▶ Action item: Write out the listing exactly, from its first line through the line holding "U206 pin OA: MA -> MB", but include none of the pictures.

=== Dataset records ===

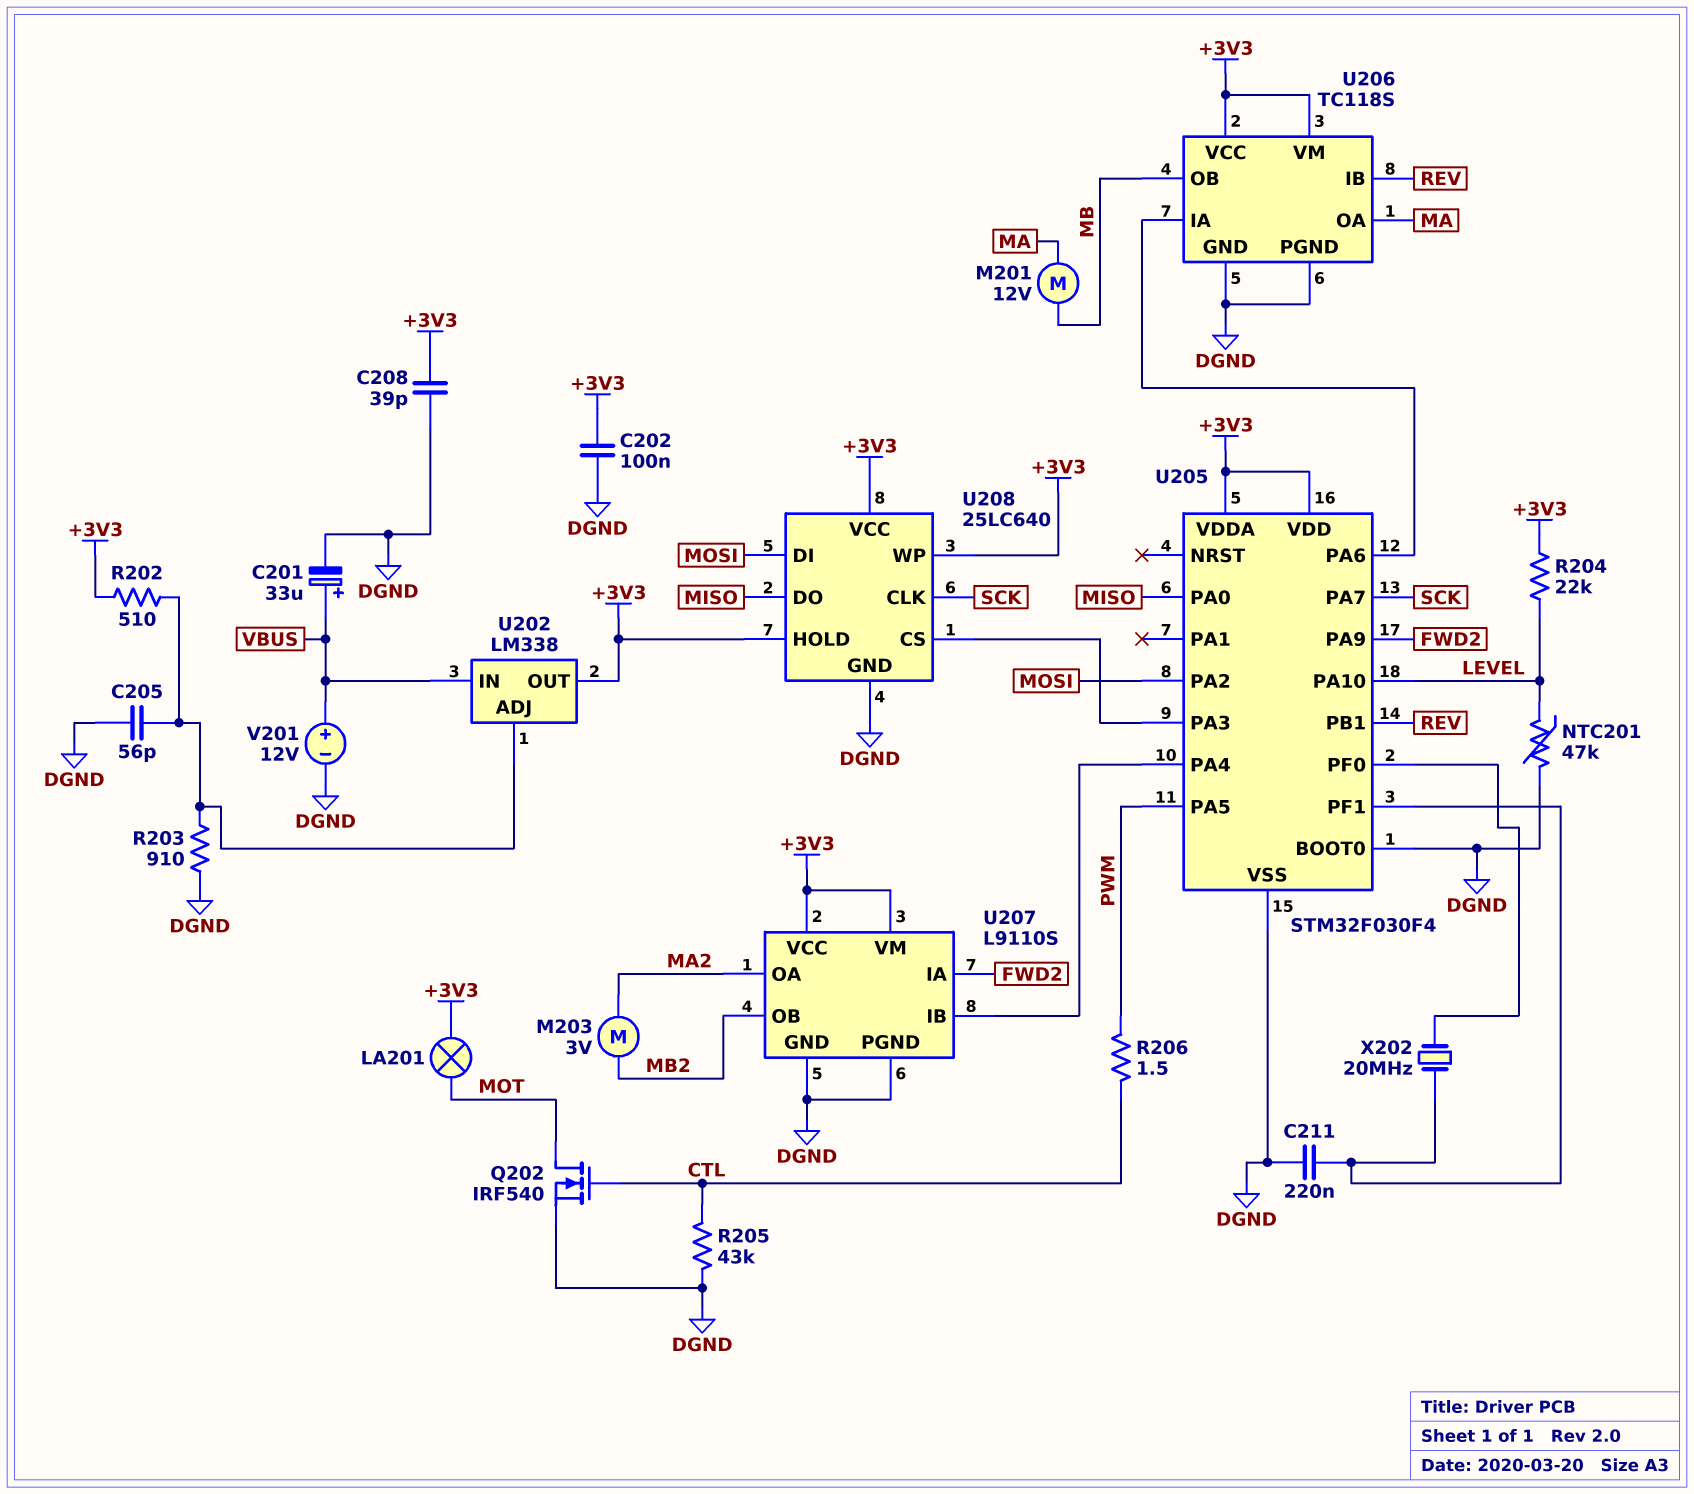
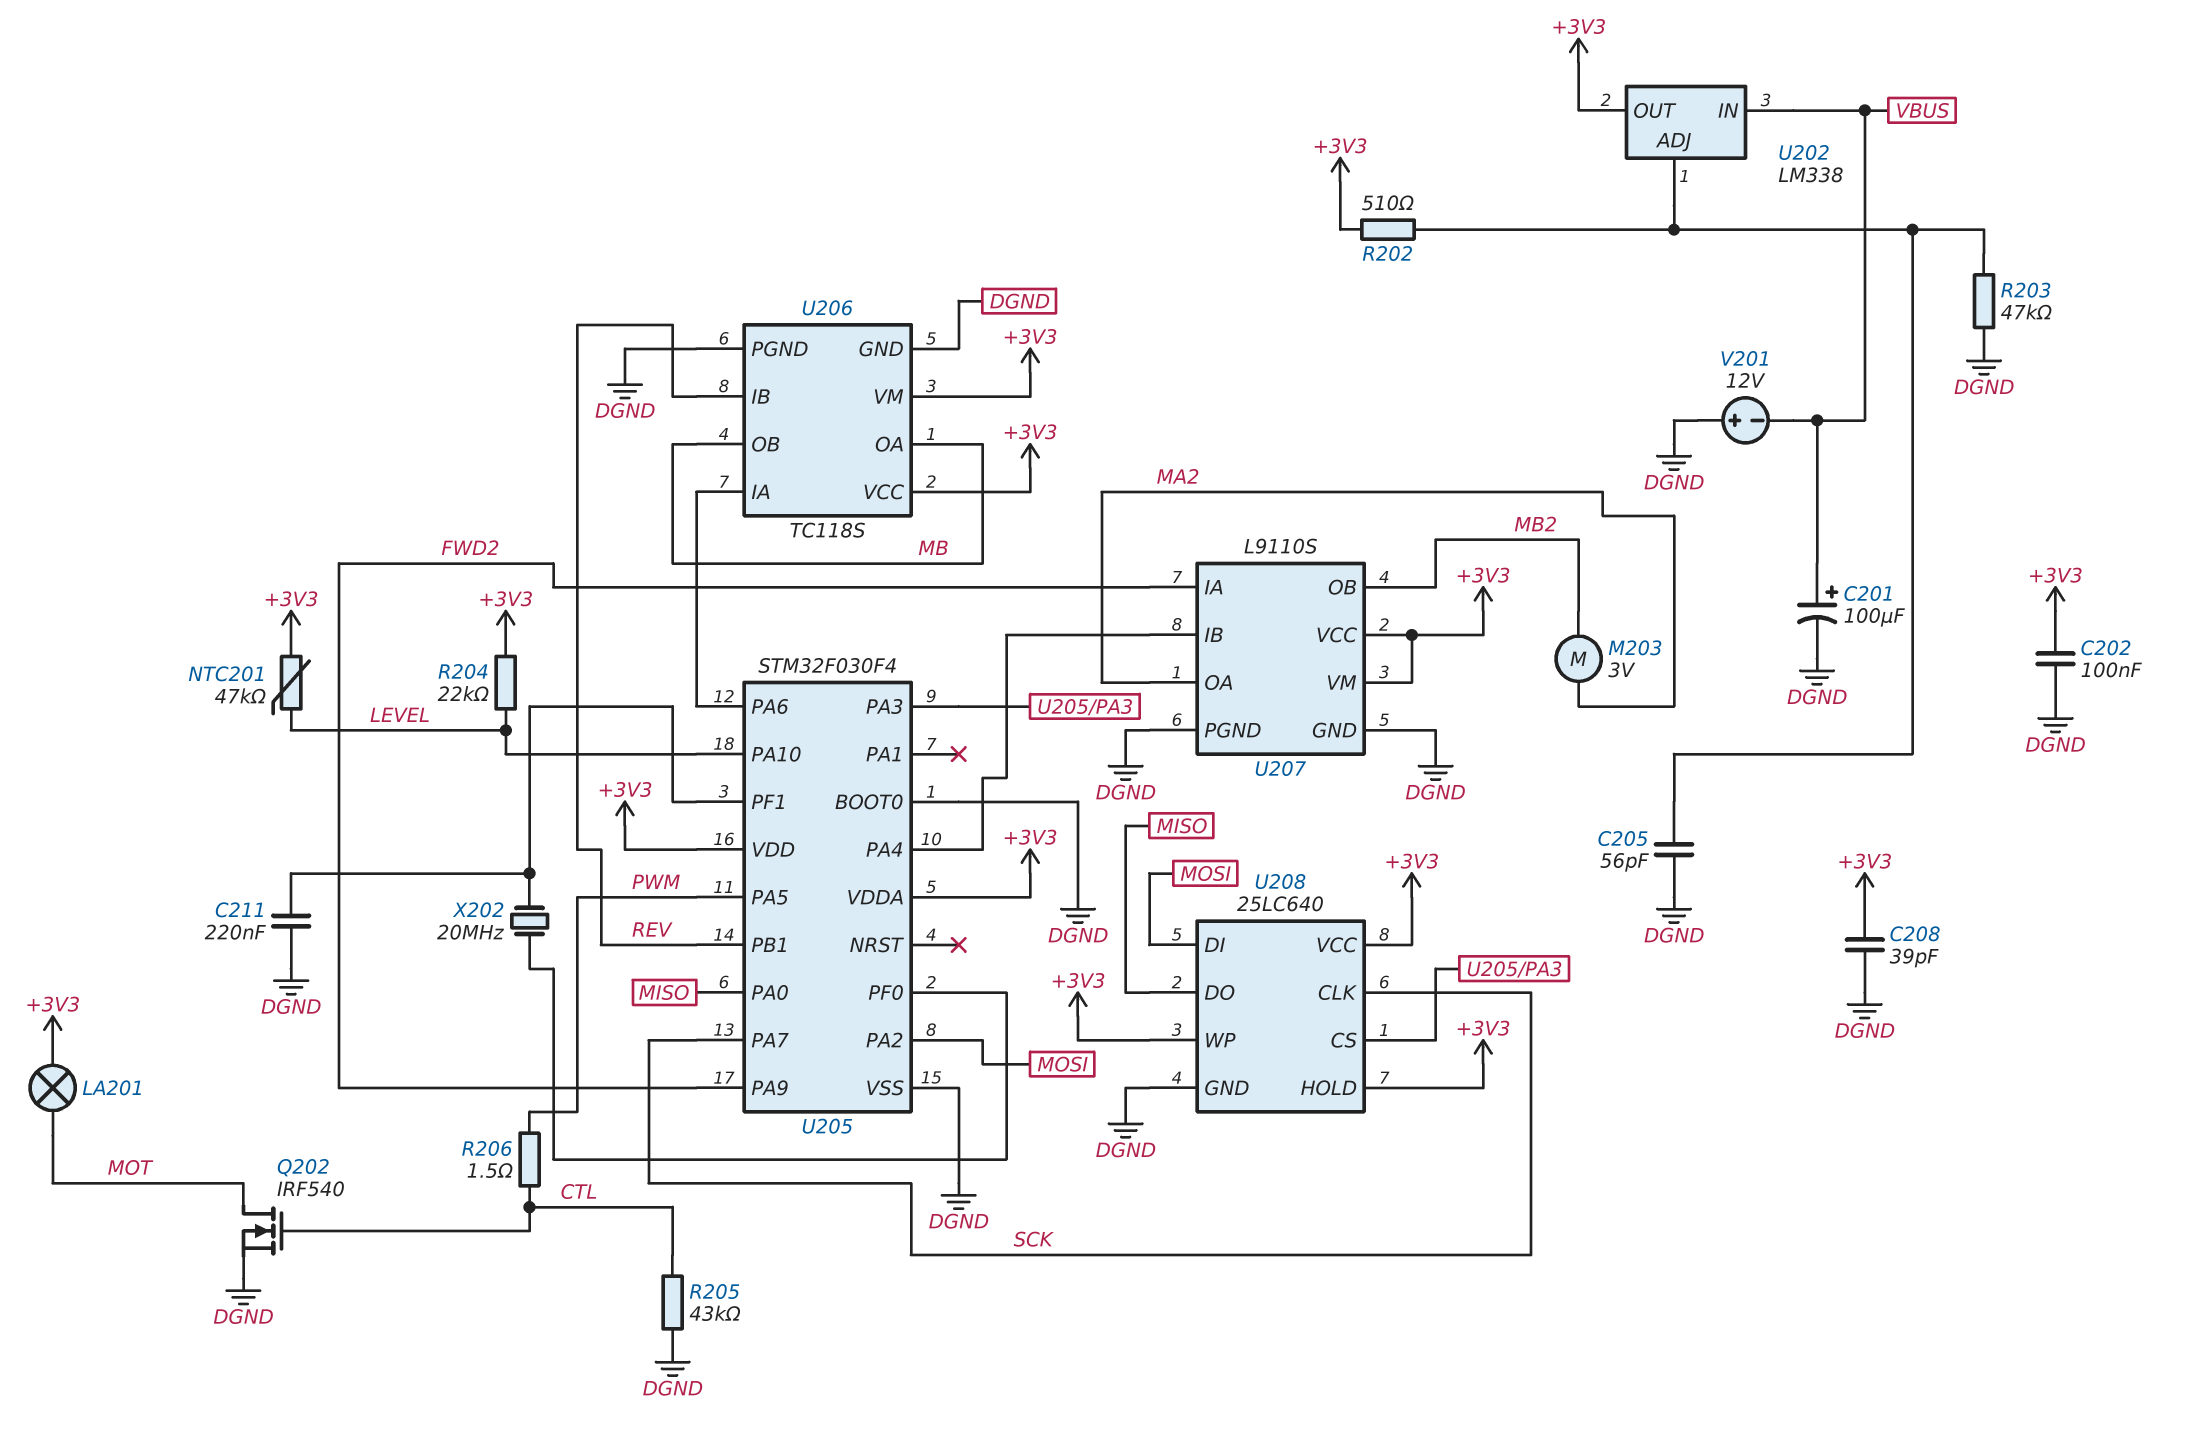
C201: 33uF (plus VBUS, minus DGND) -> 100uF (plus VBUS, minus DGND)
M201: motor 12V (MA, MB) -> none
NTC201: 47k (DGND, LEVEL) -> 47k (+3V3, LEVEL)
R203: 910 (DGND, U202/ADJ) -> 47k (DGND, U202/ADJ)
U206 pin OA: MA -> MB
V201: 12V (plus VBUS, minus DGND) -> 12V (plus DGND, minus VBUS)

===

▶ Your solution:
C201: 33uF (plus VBUS, minus DGND) -> 100uF (plus VBUS, minus DGND)
M201: motor 12V (MA, MB) -> none
NTC201: 47k (DGND, LEVEL) -> 47k (+3V3, LEVEL)
R203: 910 (DGND, U202/ADJ) -> 47k (DGND, U202/ADJ)
U206 pin OA: MA -> MB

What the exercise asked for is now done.